= Problem requirements =
Extract only the lines from the start of the entries below to the line with "change=move; old=cône de chantier (noir);", inclusive; omit every picture.

(Task inputs begins)

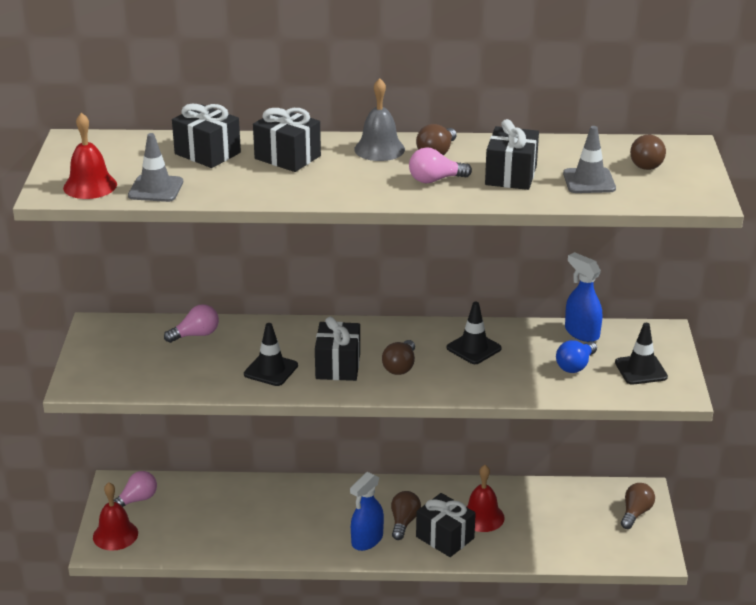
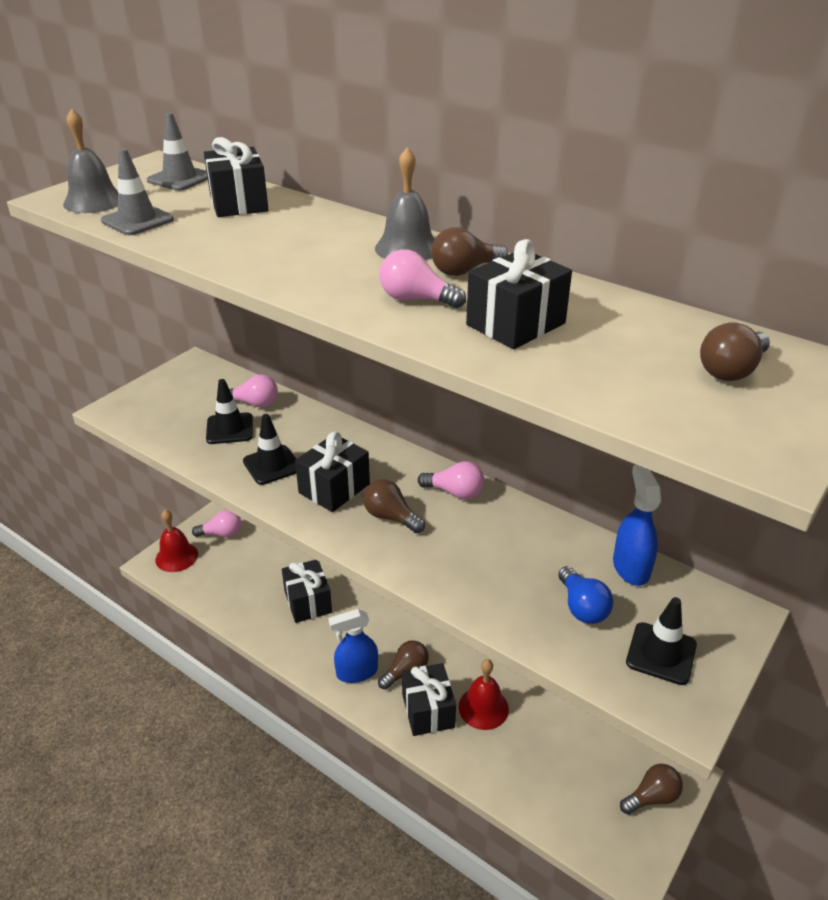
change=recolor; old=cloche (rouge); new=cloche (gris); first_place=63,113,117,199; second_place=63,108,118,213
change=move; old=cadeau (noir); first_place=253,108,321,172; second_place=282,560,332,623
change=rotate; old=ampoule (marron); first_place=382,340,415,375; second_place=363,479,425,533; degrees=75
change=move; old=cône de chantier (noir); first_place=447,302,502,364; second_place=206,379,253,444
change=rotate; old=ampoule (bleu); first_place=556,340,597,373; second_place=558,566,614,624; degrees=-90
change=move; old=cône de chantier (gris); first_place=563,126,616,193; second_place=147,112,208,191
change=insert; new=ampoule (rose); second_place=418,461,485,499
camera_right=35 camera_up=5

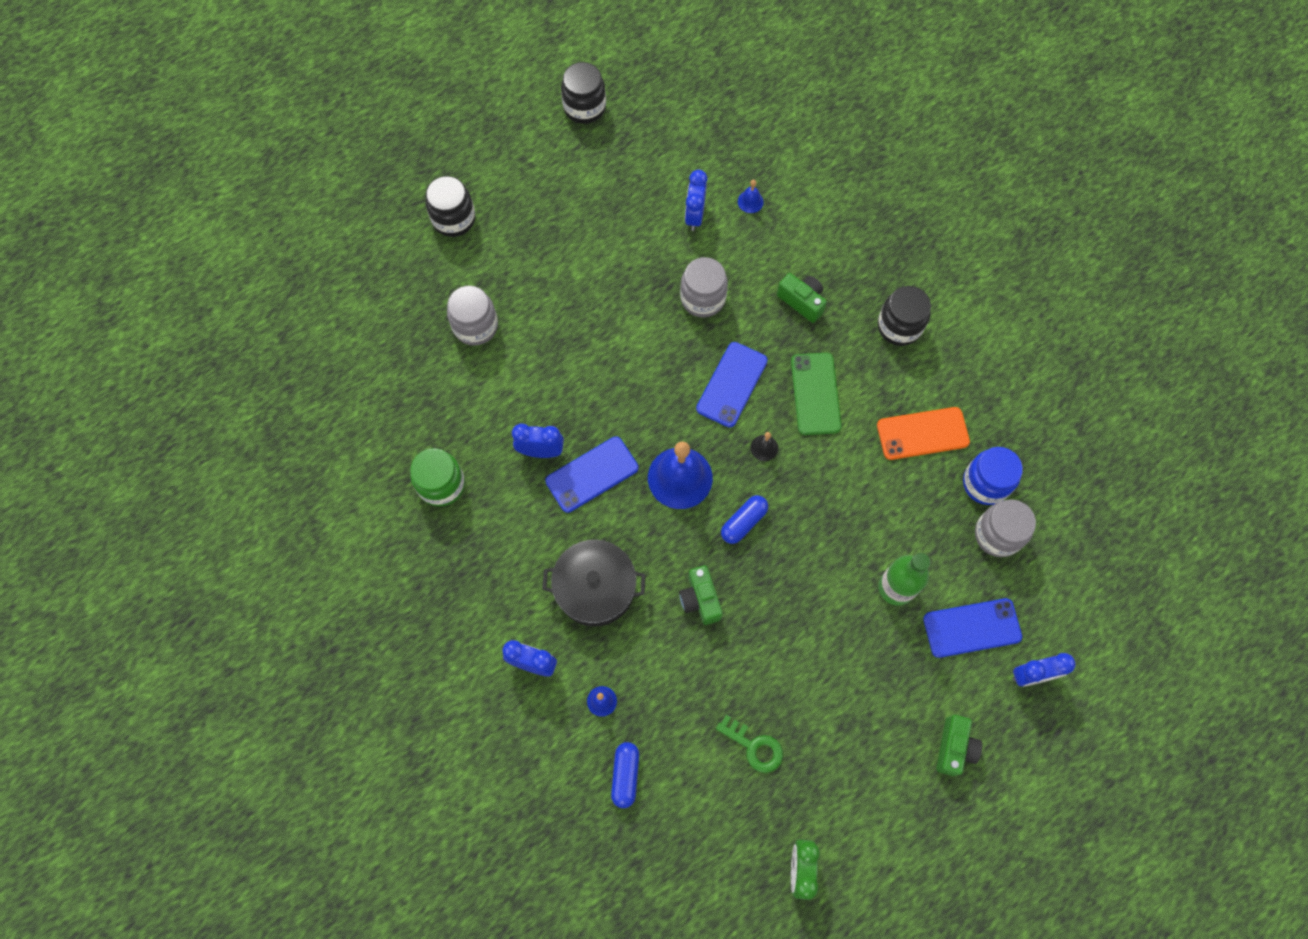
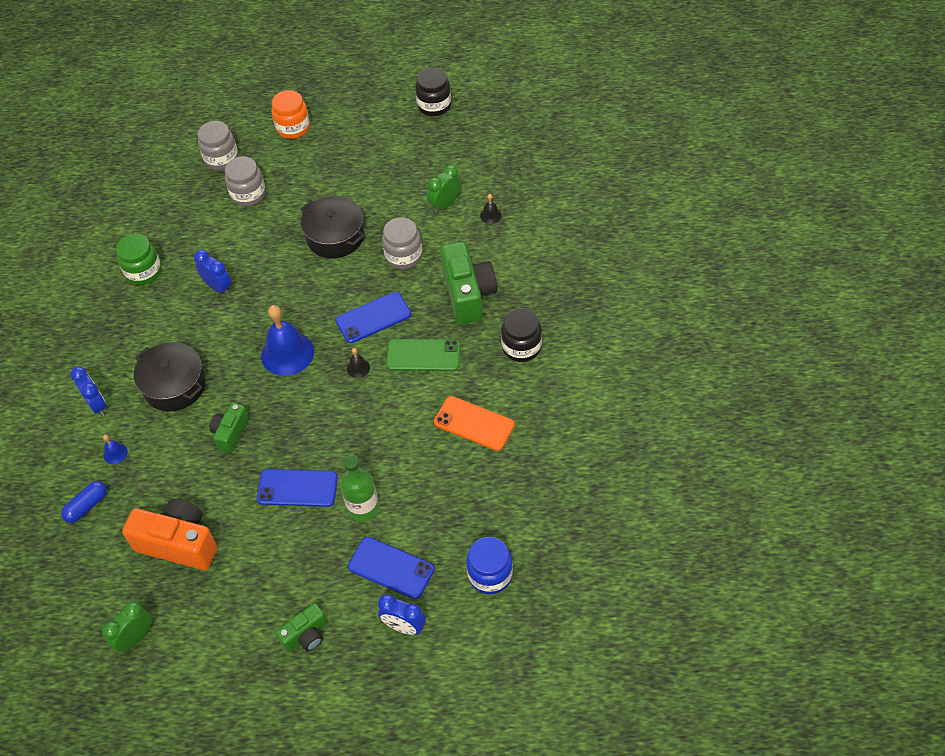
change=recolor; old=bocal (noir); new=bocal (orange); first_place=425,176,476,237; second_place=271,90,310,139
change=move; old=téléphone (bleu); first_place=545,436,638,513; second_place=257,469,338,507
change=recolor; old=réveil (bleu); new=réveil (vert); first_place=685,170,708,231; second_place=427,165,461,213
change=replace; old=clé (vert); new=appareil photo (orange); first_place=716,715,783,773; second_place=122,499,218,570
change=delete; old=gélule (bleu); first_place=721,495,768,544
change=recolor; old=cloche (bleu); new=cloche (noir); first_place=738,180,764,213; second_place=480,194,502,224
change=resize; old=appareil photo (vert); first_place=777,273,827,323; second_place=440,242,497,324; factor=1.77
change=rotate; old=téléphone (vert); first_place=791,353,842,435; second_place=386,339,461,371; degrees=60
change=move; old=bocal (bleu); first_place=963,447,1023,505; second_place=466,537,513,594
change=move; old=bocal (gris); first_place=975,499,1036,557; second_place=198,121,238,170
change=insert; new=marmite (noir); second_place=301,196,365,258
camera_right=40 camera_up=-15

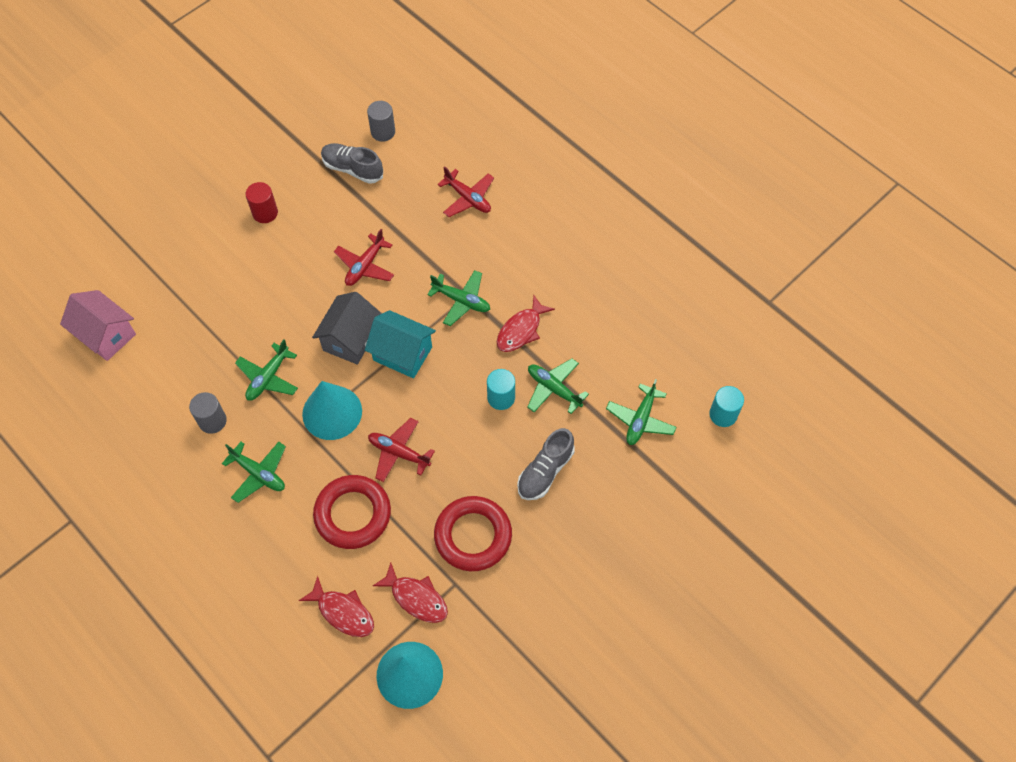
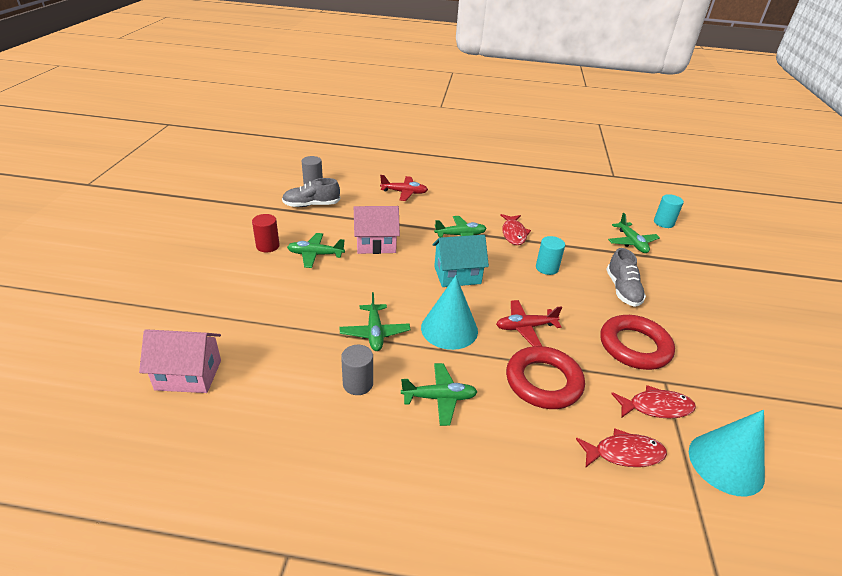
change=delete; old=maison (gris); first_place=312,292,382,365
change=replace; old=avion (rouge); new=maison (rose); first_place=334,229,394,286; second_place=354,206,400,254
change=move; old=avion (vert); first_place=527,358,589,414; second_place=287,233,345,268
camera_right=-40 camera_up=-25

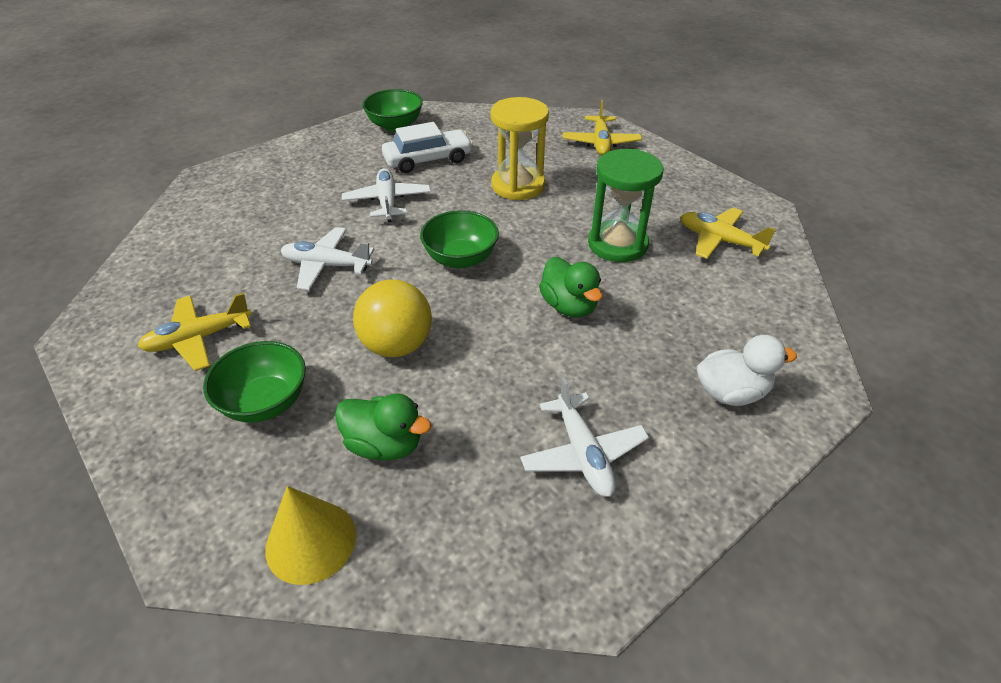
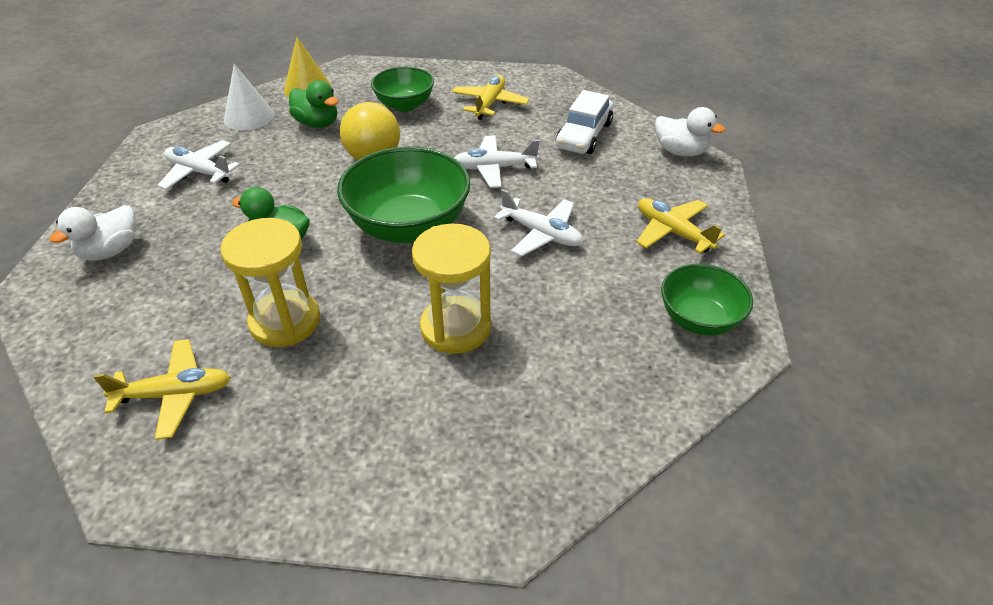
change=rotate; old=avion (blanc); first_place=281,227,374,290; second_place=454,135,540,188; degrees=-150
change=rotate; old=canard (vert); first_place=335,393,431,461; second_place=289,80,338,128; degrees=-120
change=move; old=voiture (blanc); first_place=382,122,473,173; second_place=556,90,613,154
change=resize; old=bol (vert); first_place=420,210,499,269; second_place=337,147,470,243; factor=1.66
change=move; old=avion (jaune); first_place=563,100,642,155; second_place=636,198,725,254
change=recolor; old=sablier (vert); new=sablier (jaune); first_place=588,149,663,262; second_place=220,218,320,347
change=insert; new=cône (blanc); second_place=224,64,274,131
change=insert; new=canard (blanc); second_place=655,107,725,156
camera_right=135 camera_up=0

(Task inputs ends)

= Result for this task =
change=recolor; old=cloche (rouge); new=cloche (gris); first_place=63,113,117,199; second_place=63,108,118,213
change=move; old=cadeau (noir); first_place=253,108,321,172; second_place=282,560,332,623
change=rotate; old=ampoule (marron); first_place=382,340,415,375; second_place=363,479,425,533; degrees=75
change=move; old=cône de chantier (noir); first_place=447,302,502,364; second_place=206,379,253,444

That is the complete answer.